WHAT TO WORK ON: An exact copy of all the entries below is what this task needs.

(Scene edit records)
━━━
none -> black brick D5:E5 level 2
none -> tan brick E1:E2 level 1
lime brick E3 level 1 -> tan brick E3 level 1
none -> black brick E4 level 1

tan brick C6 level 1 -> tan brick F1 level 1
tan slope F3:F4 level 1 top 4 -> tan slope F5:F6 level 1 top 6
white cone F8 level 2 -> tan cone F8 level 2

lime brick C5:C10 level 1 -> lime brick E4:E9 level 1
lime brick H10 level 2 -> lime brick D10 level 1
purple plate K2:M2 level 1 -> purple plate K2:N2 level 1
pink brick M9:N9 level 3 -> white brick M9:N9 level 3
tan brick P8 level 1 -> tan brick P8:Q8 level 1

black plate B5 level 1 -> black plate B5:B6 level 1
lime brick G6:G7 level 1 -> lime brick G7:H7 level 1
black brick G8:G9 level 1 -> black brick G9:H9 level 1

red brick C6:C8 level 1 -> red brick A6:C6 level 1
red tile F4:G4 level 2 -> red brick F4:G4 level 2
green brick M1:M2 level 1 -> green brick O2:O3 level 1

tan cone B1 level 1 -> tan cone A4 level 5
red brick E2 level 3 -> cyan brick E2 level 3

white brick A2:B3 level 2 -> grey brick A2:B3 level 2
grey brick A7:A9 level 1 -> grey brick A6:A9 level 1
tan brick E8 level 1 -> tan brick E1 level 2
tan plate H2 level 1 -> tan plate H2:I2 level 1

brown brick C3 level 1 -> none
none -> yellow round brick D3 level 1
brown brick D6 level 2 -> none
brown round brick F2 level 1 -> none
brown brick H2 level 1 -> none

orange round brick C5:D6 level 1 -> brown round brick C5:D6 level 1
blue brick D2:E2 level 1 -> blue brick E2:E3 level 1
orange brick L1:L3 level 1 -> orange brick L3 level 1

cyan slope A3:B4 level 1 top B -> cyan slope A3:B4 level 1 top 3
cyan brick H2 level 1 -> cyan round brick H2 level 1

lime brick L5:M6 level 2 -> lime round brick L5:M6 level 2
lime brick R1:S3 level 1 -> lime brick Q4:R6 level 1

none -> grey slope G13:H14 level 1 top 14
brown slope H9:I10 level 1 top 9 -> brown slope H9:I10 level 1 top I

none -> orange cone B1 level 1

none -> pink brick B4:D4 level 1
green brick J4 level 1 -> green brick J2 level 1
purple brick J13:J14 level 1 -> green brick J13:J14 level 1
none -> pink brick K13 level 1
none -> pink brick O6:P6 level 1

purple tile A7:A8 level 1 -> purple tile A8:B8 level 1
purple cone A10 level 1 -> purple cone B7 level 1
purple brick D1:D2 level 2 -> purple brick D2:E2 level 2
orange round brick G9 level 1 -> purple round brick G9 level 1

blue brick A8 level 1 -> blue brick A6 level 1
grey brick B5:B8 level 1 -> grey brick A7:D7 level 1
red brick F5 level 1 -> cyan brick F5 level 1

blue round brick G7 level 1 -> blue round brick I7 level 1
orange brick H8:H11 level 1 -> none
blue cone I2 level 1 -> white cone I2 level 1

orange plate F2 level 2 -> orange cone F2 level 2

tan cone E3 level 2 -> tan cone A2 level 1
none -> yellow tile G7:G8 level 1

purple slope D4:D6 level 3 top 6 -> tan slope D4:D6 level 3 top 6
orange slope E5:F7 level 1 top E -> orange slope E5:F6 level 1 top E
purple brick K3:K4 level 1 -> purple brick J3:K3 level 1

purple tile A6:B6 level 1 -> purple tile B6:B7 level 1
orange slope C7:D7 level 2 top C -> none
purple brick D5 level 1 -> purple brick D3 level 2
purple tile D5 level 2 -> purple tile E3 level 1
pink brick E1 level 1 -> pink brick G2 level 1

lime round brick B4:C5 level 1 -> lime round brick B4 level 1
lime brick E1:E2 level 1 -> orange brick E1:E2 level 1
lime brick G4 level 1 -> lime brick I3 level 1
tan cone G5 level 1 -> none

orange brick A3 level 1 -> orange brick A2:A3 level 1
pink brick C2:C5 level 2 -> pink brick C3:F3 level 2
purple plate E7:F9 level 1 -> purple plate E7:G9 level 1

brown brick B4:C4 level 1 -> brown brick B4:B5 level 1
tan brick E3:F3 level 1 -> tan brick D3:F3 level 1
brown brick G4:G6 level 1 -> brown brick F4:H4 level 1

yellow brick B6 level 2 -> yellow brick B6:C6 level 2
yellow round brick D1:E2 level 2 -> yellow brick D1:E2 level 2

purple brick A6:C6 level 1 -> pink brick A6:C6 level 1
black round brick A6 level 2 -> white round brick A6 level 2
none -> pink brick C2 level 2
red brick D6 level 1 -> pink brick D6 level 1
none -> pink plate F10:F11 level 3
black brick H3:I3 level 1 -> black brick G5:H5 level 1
━━━
RESULT BELOW:
none -> black brick D5:E5 level 2
none -> tan brick E1:E2 level 1
lime brick E3 level 1 -> tan brick E3 level 1
none -> black brick E4 level 1

tan brick C6 level 1 -> tan brick F1 level 1
tan slope F3:F4 level 1 top 4 -> tan slope F5:F6 level 1 top 6
white cone F8 level 2 -> tan cone F8 level 2

lime brick C5:C10 level 1 -> lime brick E4:E9 level 1
lime brick H10 level 2 -> lime brick D10 level 1
purple plate K2:M2 level 1 -> purple plate K2:N2 level 1
pink brick M9:N9 level 3 -> white brick M9:N9 level 3
tan brick P8 level 1 -> tan brick P8:Q8 level 1

black plate B5 level 1 -> black plate B5:B6 level 1
lime brick G6:G7 level 1 -> lime brick G7:H7 level 1
black brick G8:G9 level 1 -> black brick G9:H9 level 1

red brick C6:C8 level 1 -> red brick A6:C6 level 1
red tile F4:G4 level 2 -> red brick F4:G4 level 2
green brick M1:M2 level 1 -> green brick O2:O3 level 1

tan cone B1 level 1 -> tan cone A4 level 5
red brick E2 level 3 -> cyan brick E2 level 3

white brick A2:B3 level 2 -> grey brick A2:B3 level 2
grey brick A7:A9 level 1 -> grey brick A6:A9 level 1
tan brick E8 level 1 -> tan brick E1 level 2
tan plate H2 level 1 -> tan plate H2:I2 level 1

brown brick C3 level 1 -> none
none -> yellow round brick D3 level 1
brown brick D6 level 2 -> none
brown round brick F2 level 1 -> none
brown brick H2 level 1 -> none

orange round brick C5:D6 level 1 -> brown round brick C5:D6 level 1
blue brick D2:E2 level 1 -> blue brick E2:E3 level 1
orange brick L1:L3 level 1 -> orange brick L3 level 1

cyan slope A3:B4 level 1 top B -> cyan slope A3:B4 level 1 top 3
cyan brick H2 level 1 -> cyan round brick H2 level 1

lime brick L5:M6 level 2 -> lime round brick L5:M6 level 2
lime brick R1:S3 level 1 -> lime brick Q4:R6 level 1

none -> grey slope G13:H14 level 1 top 14
brown slope H9:I10 level 1 top 9 -> brown slope H9:I10 level 1 top I

none -> orange cone B1 level 1

none -> pink brick B4:D4 level 1
green brick J4 level 1 -> green brick J2 level 1
purple brick J13:J14 level 1 -> green brick J13:J14 level 1
none -> pink brick K13 level 1
none -> pink brick O6:P6 level 1

purple tile A7:A8 level 1 -> purple tile A8:B8 level 1
purple cone A10 level 1 -> purple cone B7 level 1
purple brick D1:D2 level 2 -> purple brick D2:E2 level 2
orange round brick G9 level 1 -> purple round brick G9 level 1

blue brick A8 level 1 -> blue brick A6 level 1
grey brick B5:B8 level 1 -> grey brick A7:D7 level 1
red brick F5 level 1 -> cyan brick F5 level 1

blue round brick G7 level 1 -> blue round brick I7 level 1
orange brick H8:H11 level 1 -> none
blue cone I2 level 1 -> white cone I2 level 1

orange plate F2 level 2 -> orange cone F2 level 2

tan cone E3 level 2 -> tan cone A2 level 1
none -> yellow tile G7:G8 level 1

purple slope D4:D6 level 3 top 6 -> tan slope D4:D6 level 3 top 6
orange slope E5:F7 level 1 top E -> orange slope E5:F6 level 1 top E
purple brick K3:K4 level 1 -> purple brick J3:K3 level 1

purple tile A6:B6 level 1 -> purple tile B6:B7 level 1
orange slope C7:D7 level 2 top C -> none
purple brick D5 level 1 -> purple brick D3 level 2
purple tile D5 level 2 -> purple tile E3 level 1
pink brick E1 level 1 -> pink brick G2 level 1

lime round brick B4:C5 level 1 -> lime round brick B4 level 1
lime brick E1:E2 level 1 -> orange brick E1:E2 level 1
lime brick G4 level 1 -> lime brick I3 level 1
tan cone G5 level 1 -> none

orange brick A3 level 1 -> orange brick A2:A3 level 1
pink brick C2:C5 level 2 -> pink brick C3:F3 level 2
purple plate E7:F9 level 1 -> purple plate E7:G9 level 1

brown brick B4:C4 level 1 -> brown brick B4:B5 level 1
tan brick E3:F3 level 1 -> tan brick D3:F3 level 1
brown brick G4:G6 level 1 -> brown brick F4:H4 level 1

yellow brick B6 level 2 -> yellow brick B6:C6 level 2
yellow round brick D1:E2 level 2 -> yellow brick D1:E2 level 2

purple brick A6:C6 level 1 -> pink brick A6:C6 level 1
black round brick A6 level 2 -> white round brick A6 level 2
none -> pink brick C2 level 2
red brick D6 level 1 -> pink brick D6 level 1
none -> pink plate F10:F11 level 3
black brick H3:I3 level 1 -> black brick G5:H5 level 1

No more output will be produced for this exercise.